Problem to solve - Which lines in the entries below contain the string "kern"? Copy out each one, with uppercase and lowercase letters treated as different.

# # # # #

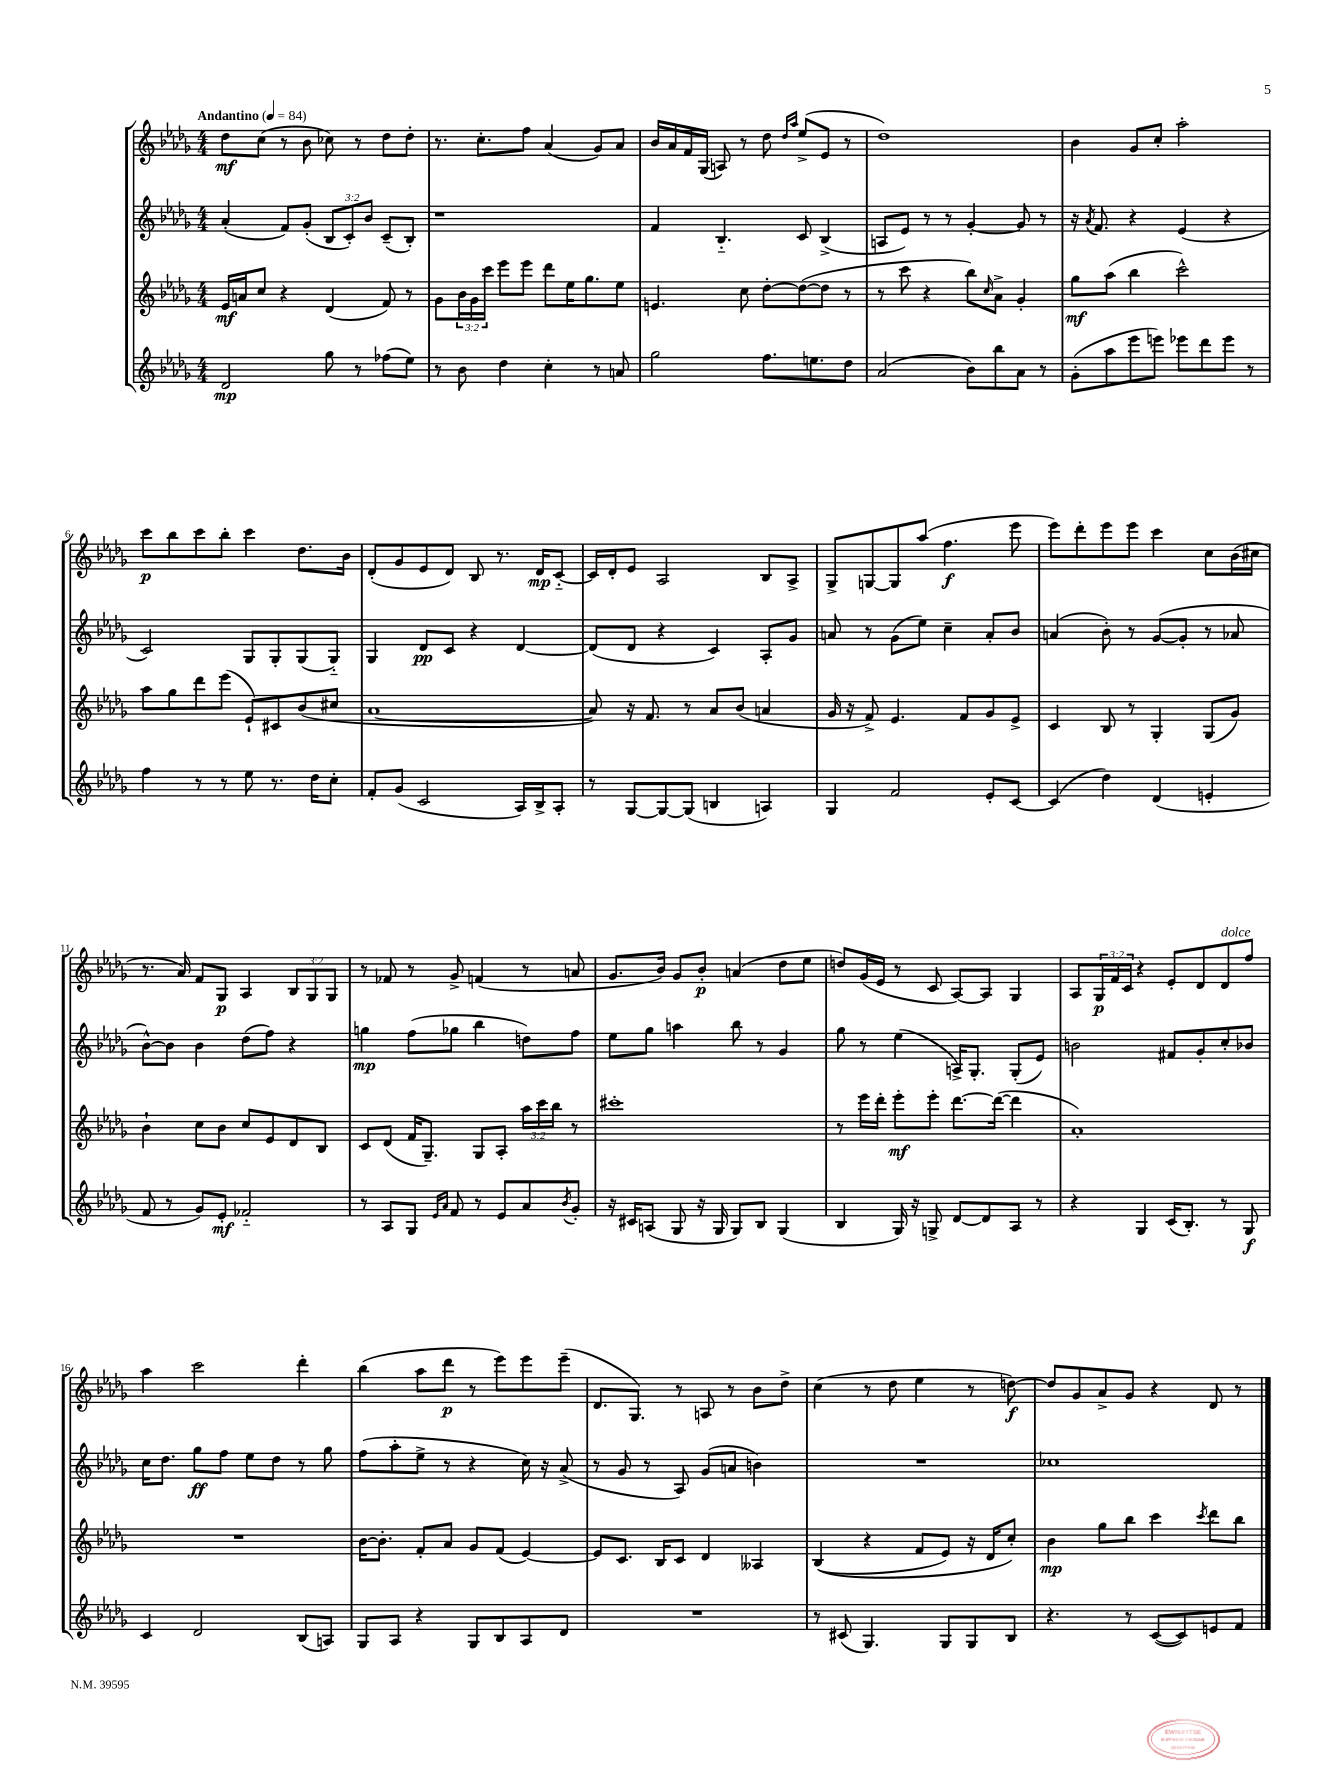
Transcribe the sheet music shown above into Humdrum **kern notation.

**kern	**kern	**kern	**kern
*staff4	*staff3	*staff2	*staff1
*clefG2	*clefG2	*clefG2	*clefG2
*k[b-e-a-d-g-]	*k[b-e-a-d-g-]	*k[b-e-a-d-g-]	*k[b-e-a-d-g-]
*M4/4	*M4/4	*M4/4	*M4/4
*MM84	*MM84	*MM84	*MM84
2d-	16e-	(4a-'	8dd-
.	16a	.	.
.	8cc	.	(8cc
.	4r	8f)	8r
.	.	(8g-'	8b-
8gg-	(4d-	12B-	8cc-)
.	.	12c')	.
8r	.	.	8r
.	.	12b-	.
(8ff-	8f)	(8c~	8dd-
8ee-)	8r	8B-')	8dd-'
=	=	=	=
8r	8g-	1r	8.r
8b-	24b-	.	.
.	24g-	.	.
.	.	.	8.cc'
.	24ccc	.	.
4dd-	8eee-	.	.
.	8eee-	.	8ff
4cc'	8ddd-	.	(4a-
.	16ee-	.	.
.	8.gg-	.	.
8r	.	.	8g-)
8a	8ee-	.	8a-
=	=	=	=
2gg-	4.e	4f	16b-
.	.	.	16a-
.	.	.	16f
.	.	.	(16G-
.	.	4.B-'~	8A)
.	8cc	.	8r
8.ff	[8dd-'	.	8dd-
.	.	.	16qqdd-
.	.	.	16qqaa-
.	(8dd-_	8c	(8ee-^
8.ee	.	.	.
.	8dd-]	(4B-^	8e-
8dd-	8r	.	8r
=	=	=	=
(2a-	8r	8A	1dd-)
.	8ccc	8e-)	.
.	4r	8r	.
.	.	8r	.
8b-)	8bb-)	[4g-'	.
.	16qqcc	.	.
8bb-	8a-^	.	.
8a-	4g-'	8g-]	.
8r	.	8r	.
=	=	=	=
(8g-'	8gg-	16r	4b-
.	.	8qa-	.
.	.	8.f	.
8aa-	(8aa-	.	.
8eee-	4bb-	4r	8g-
8eee)	.	.	8cc'
8eee-	2ccc^^)	(4e-	2aa-'
8ddd-	.	.	.
8eee-	.	4r	.
8r	.	.	.
=	=	=	=
4ff	8aa-	2c)	8ccc
.	8gg-	.	8bb-
8r	8ddd-	.	8ccc
8r	(8eee-	.	8bb-'
8ee-	8e-`)	8G-	4ccc
8.r	8c#	8G-'	.
.	(8b-	(8G-	8.dd-
16dd-	.	.	.
8cc'	8cc#	8G-'~)	.
.	.	.	16b-
=	=	=	=
8f'	[1a-	4G-	(8d-'
(8g-	.	.	8g-
2c	.	8d-	8e-
.	.	8c	8d-)
.	.	4r	8B-
.	.	.	8.r
16A-)	.	[4d-	.
16B-^	.	.	16d-
8A-'	.	.	[8c'~
=	=	=	=
8r	8a-])	(8d-]	16c]
.	.	.	16d-'
[8G-	16r	8d-	8e-
.	8.f	.	.
8G-_	.	4r	2A-
(8G-]	8r	.	.
4B	8a-	4c)	.
.	(8b-	.	.
4A)	4a	8A-'	8B-
.	.	8g-	8A-^
=	=	=	=
4G-	16g-	8a	8G-^
.	16r	.	.
.	8f^)	8r	[8G
2f	4.e-	(8g-	8G]
.	.	8ee-)	(8aa-
.	.	4cc~	4.ff
.	8f	.	.
8e-'	8g-	8a'	.
[8c	8e-^	8b-	8eee-
=	=	=	=
(4c]	4c	(4a	8eee-)
.	.	.	8ddd-'
4dd-)	8B-	8b-')	8eee-
.	8r	8r	8eee-
(4d-	4G-'	([8g-	4ccc
.	.	8g-']	.
4e'	(8G-	8r	8cc
.	8g-)	8a-	(16b-
.	.	.	16cc#
=	=	=	=
8f	4b-`	[8b-^^)	8.r
8r	.	8b-]	.
.	.	.	16a-)
8g-)	8cc	4b-	8f
8e-'	8b-	.	8G-
2f-'~	8cc	(8dd-	4A-
.	8e-	8ff)	.
.	8d-	4r	12B-
.	.	.	12G-
.	8B-	.	.
.	.	.	12G-
=	=	=	=
8r	8c	4gg	8r
8A-	(8d-	.	8f-
8G-	16f	(8ff	8r
.	8.G-~)	.	.
16qqe-	.	.	.
16qqa-	.	.	.
8f	.	8gg-	8g-^
8r	8G-	4bb-	(4f
8e-	8A-'	.	.
8a-	24aa-	8dd)	8r
.	24ccc	.	.
.	24bb-	.	.
8qb-	.	.	.
8g-'	8r	8ff	8a
=	=	=	=
16r	1ccc#'	8ee-	8.g-
16c#	.	.	.
(8A	.	8gg-	.
.	.	.	16b-)
8G-	.	4aa	8g-
16r	.	.	8b-'
16G-	.	.	.
8G-)	.	8bb-	(4a
8B-	.	8r	.
(4G-	.	4g-	8dd-
.	.	.	8ee-
=	=	=	=
4B-	8r	8gg-	8dd)
.	16eee-	8r	(16g-
.	16ddd-'	.	16e-
16G-)	8eee-'	(4ee-	8r
16r	.	.	.
8G^	8eee-'	.	8c
[8d-	[8.ddd-	16A^)	[8A-)
.	.	8.G-'	.
8d-]	.	.	8A-]
.	(16ddd-_	.	.
8A-	4ddd-]	(8G-'	4G-
8r	.	8e-)	.
=	=	=	=
4r	1a-')	2b	8A-
.	.	.	24G-
.	.	.	24f
.	.	.	24c
4G-	.	.	4r
(16c	.	8f#	8e-'
8.B-')	.	.	.
.	.	8g-'	8d-
8r	.	8cc'	8d-
8G-	.	8b-	8ff
=	=	=	=
4c	1r	16cc	4aa-
.	.	8.dd-	.
2d-	.	8gg-	2ccc
.	.	8ff	.
.	.	8ee-	.
.	.	8dd-	.
(8B-	.	8r	4ddd-'
8A)	.	8gg-	.
=	=	=	=
8G-	[16b-	(8ff	(4bb-
.	8.b-']	.	.
8A-	.	8aa-'	.
4r	8f'	8ee-^	8aa-
.	8a-	8r	8ddd-
8G-	8g-	4r	8r
8B-	(8f	.	8eee-)
8A-	[4e-)	16cc)	8eee-
.	.	16r	.
8d-	.	(8a-^	(8eee-~
=	=	=	=
1r	8e-]	8r	8.d-
.	8.c	8g-	.
.	.	.	8.G-)
.	.	8r	.
.	16B-	.	.
.	8c	8A-)	8r
.	4d-	(8g-	8A
.	.	8a	8r
.	4A--	4b)	8b-
.	.	.	8dd-^
=	=	=	=
8r	&((4B-	1r	(4cc
(8c#	.	.	.
4.G-)	4r	.	8r
.	.	.	8dd-
.	8f	.	4ee-
8G-	8e-)	.	.
8G-	16r	.	8r
.	16d-	.	.
8B-	8cc'&)	.	[8dd)
=	=	=	=
4.r	4b-	1cc-	8dd]
.	.	.	8g-
.	8gg-	.	8a-^
8r	8bb-	.	8g-
([8c	4ccc	.	4r
8c])	.	.	.
.	8qccc	.	.
8e	8ddd-	.	8d-
8f	8bb-	.	8r
==	==	==	==
*-	*-	*-	*-
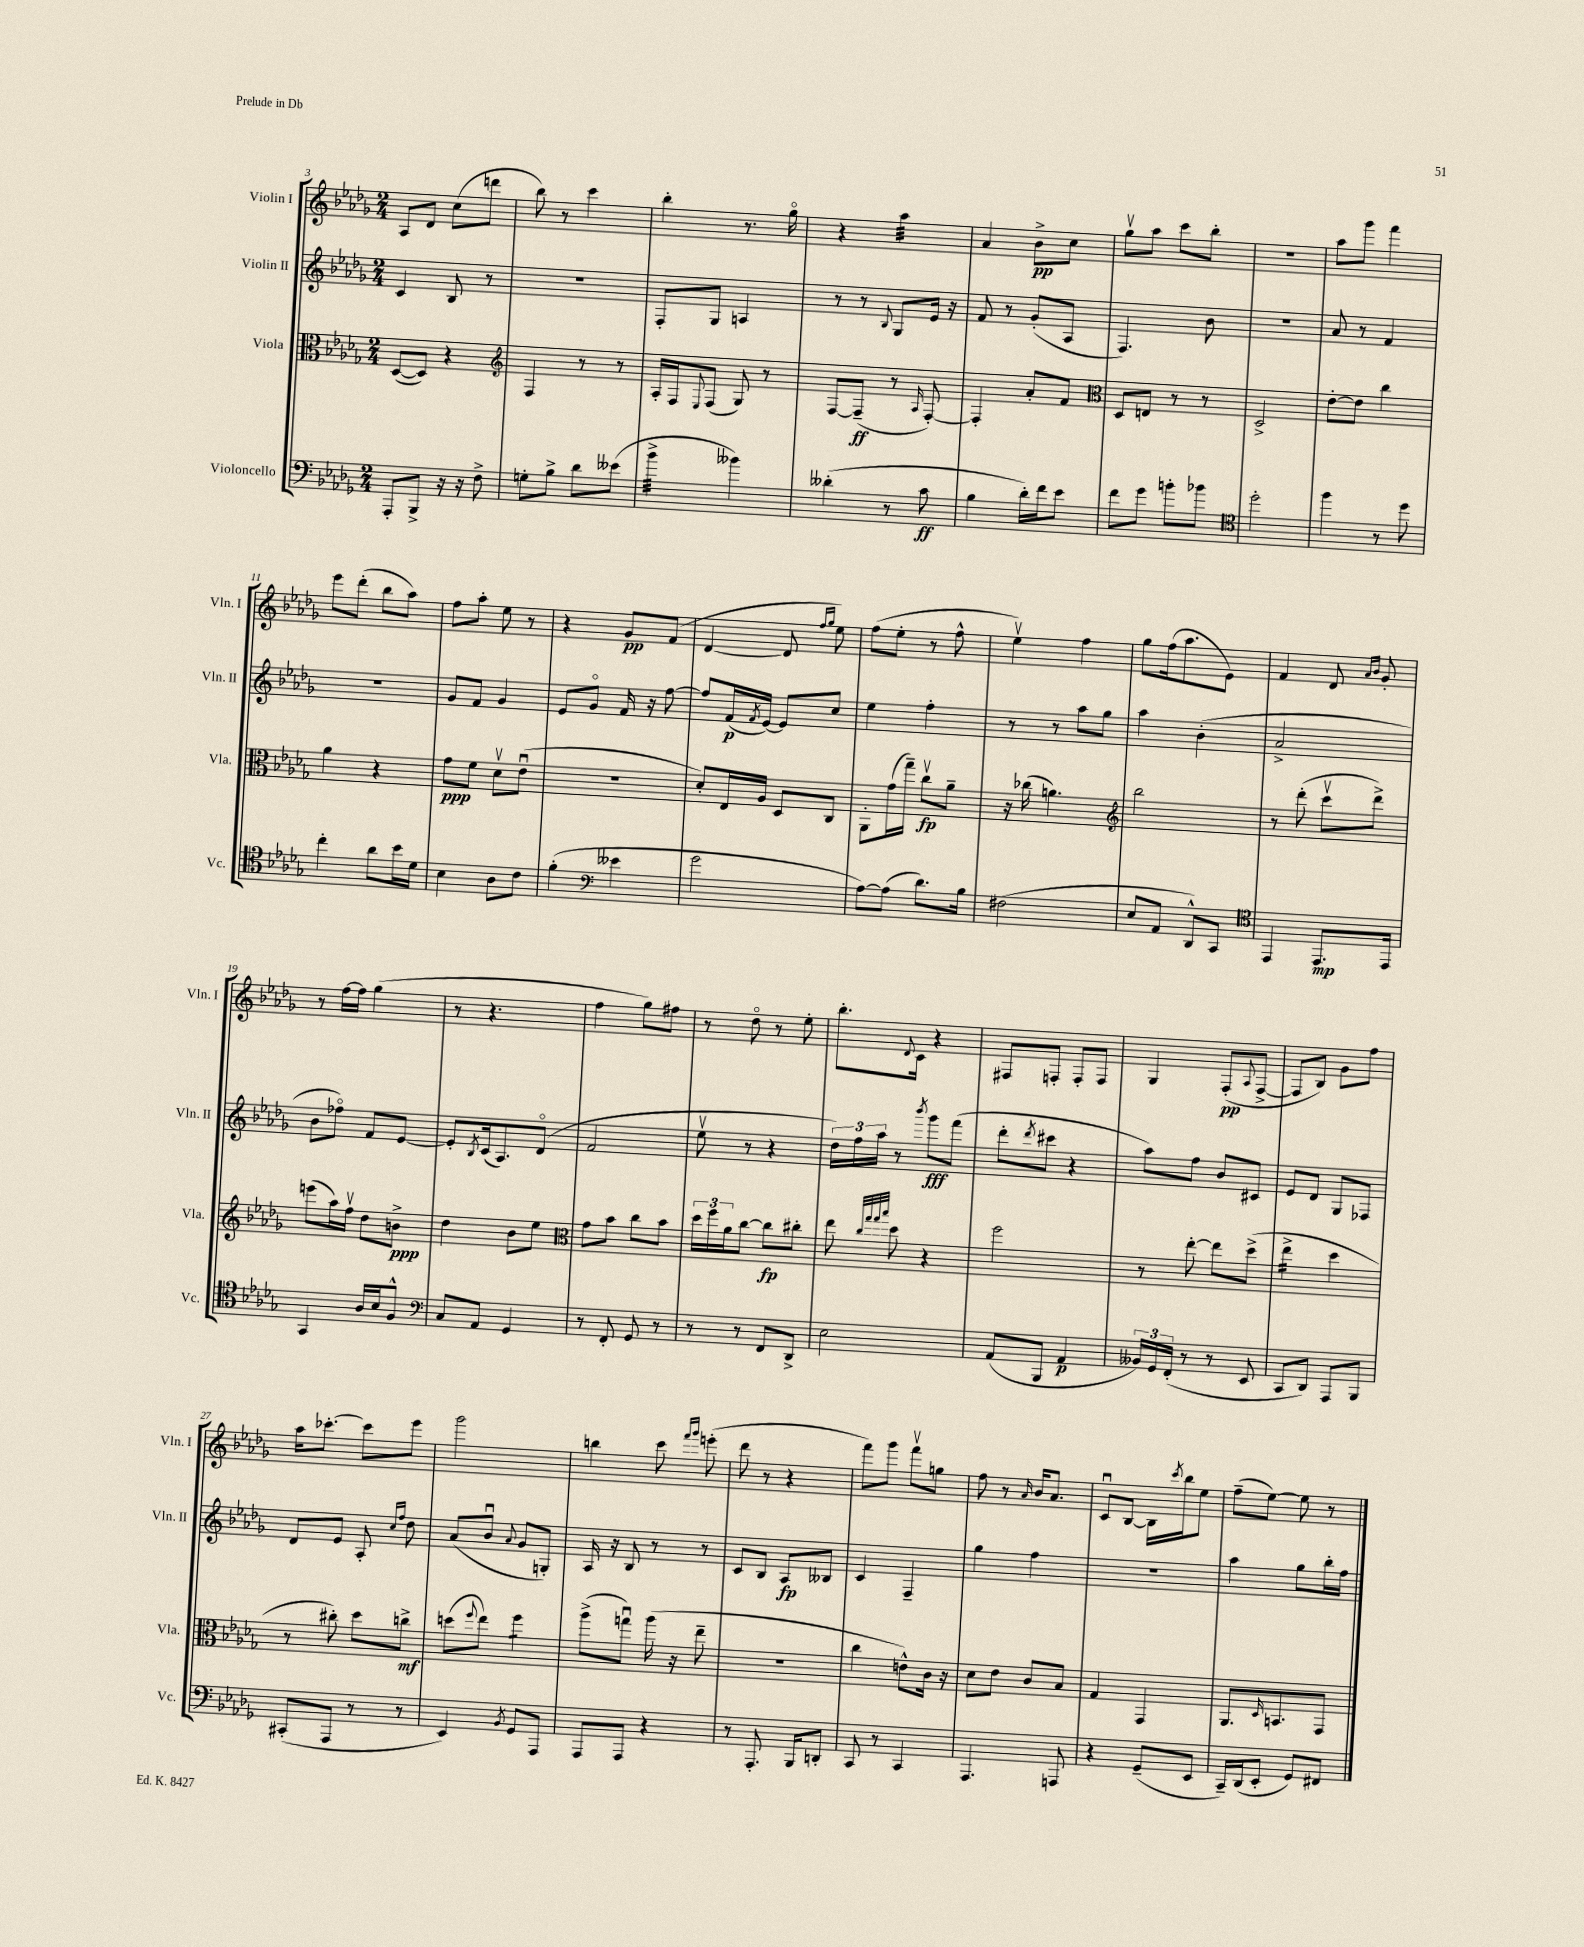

# # # # #

Problem solution -
Transcribe the sheet music shown above into Humdrum **kern notation.
**kern	**kern	**kern	**kern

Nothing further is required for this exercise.